[SUPPLIED MATERIAL Boundary: Start]
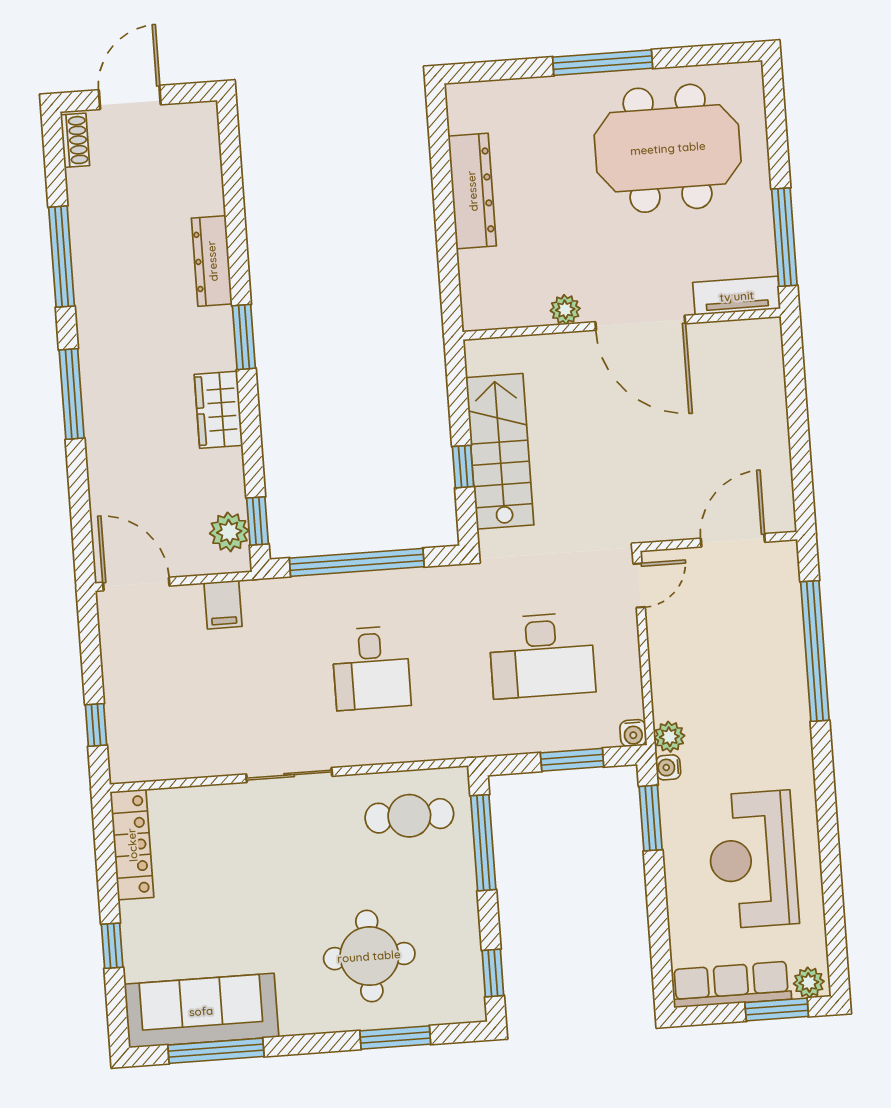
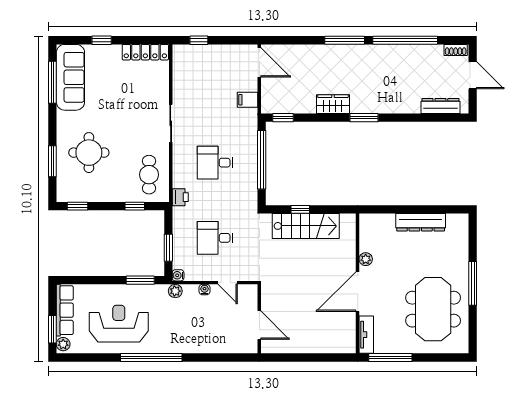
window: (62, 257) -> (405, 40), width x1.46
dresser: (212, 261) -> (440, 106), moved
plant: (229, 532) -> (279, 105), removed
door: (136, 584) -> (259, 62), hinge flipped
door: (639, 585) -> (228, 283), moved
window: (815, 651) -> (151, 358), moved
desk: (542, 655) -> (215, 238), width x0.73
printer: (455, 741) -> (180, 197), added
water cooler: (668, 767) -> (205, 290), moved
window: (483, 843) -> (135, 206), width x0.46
[SUPPLIED MATERIAL Boundary: End]
**WHAT IS BEING ASKED**
The data above must be copied exactly. Leave out the pictures.

**YOUR SOLUTION**
window: (62, 257) -> (405, 40), width x1.46
dresser: (212, 261) -> (440, 106), moved
plant: (229, 532) -> (279, 105), removed
door: (136, 584) -> (259, 62), hinge flipped
door: (639, 585) -> (228, 283), moved
window: (815, 651) -> (151, 358), moved
desk: (542, 655) -> (215, 238), width x0.73
printer: (455, 741) -> (180, 197), added
water cooler: (668, 767) -> (205, 290), moved
window: (483, 843) -> (135, 206), width x0.46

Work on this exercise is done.